* Instructions to follow: Everything from the line holding "brown triangle: (65, 148)" through the final line of the entries below is to be written out exactly, and nothing more; leave out pictures.

* Provided entries:

____________________

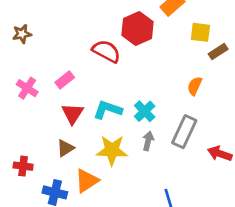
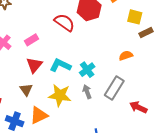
orange semicircle: (195, 86) -> (126, 56), turned 40
gray arrow: (148, 141) -> (87, 92), turned -40
brown triangle: (65, 148) -> (26, 90), turned -40

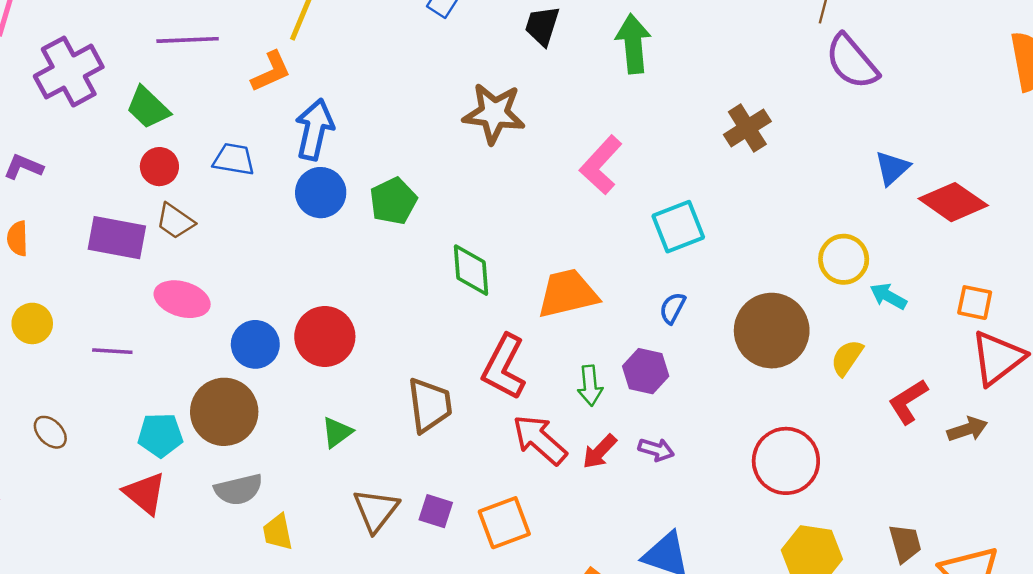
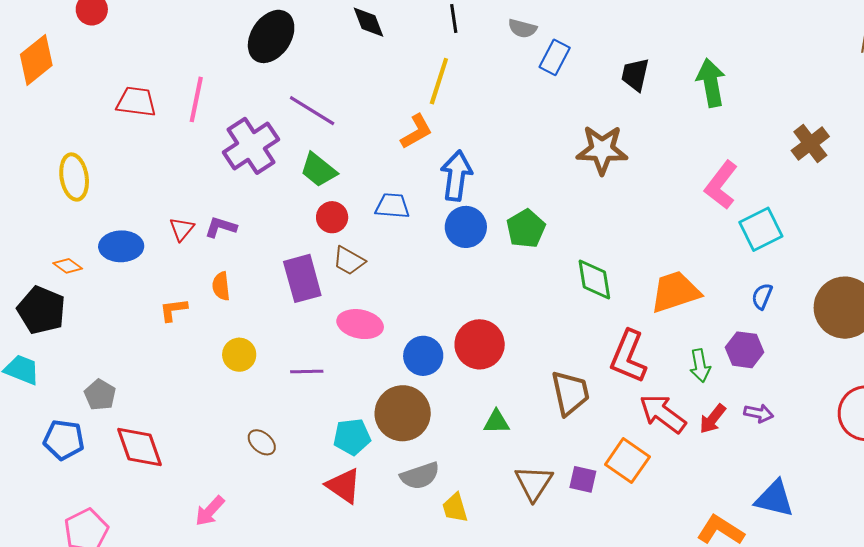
purple line: (188, 40) -> (312, 111), moved, turned 39
pink L-shape: (601, 165) -> (721, 185), moved
purple rectangle: (117, 238) -> (302, 278), turned 69
green triangle: (337, 432) -> (496, 422), turned 40
orange square: (504, 523) -> (627, 461), moved, turned -30

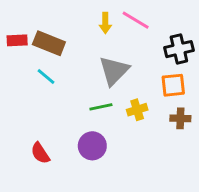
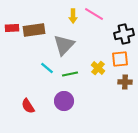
brown rectangle: (49, 43) -> (34, 30), turned -30
gray triangle: (114, 71) -> (64, 45), moved
cyan line: (46, 76) -> (47, 68), moved
yellow cross: (137, 110) -> (98, 68), moved, turned -32

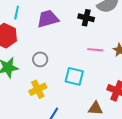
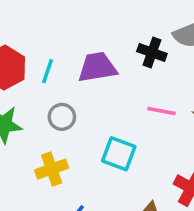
cyan line: (17, 13) -> (48, 71), moved
purple trapezoid: (48, 19) -> (97, 67), moved

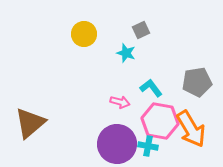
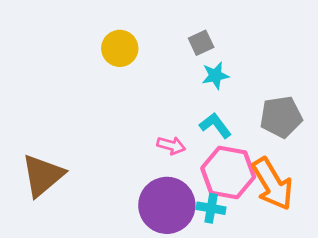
cyan star: (126, 53) -> (215, 75), moved, turned -30

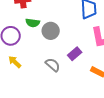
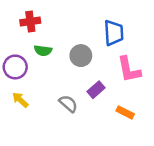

____________________

* Answer box:
brown triangle: (65, 148) -> (26, 90), turned -40

purple line: (188, 40) -> (312, 111), moved, turned 39
pink L-shape: (601, 165) -> (721, 185), moved
purple rectangle: (117, 238) -> (302, 278), turned 69
green triangle: (337, 432) -> (496, 422), turned 40
orange square: (504, 523) -> (627, 461), moved, turned -30

brown rectangle: (49, 43) -> (34, 30), turned -30
gray triangle: (114, 71) -> (64, 45), moved
cyan line: (46, 76) -> (47, 68), moved
yellow cross: (137, 110) -> (98, 68), moved, turned -32

cyan line: (17, 13) -> (48, 71), moved
purple trapezoid: (48, 19) -> (97, 67), moved

cyan star: (126, 53) -> (215, 75), moved, turned -30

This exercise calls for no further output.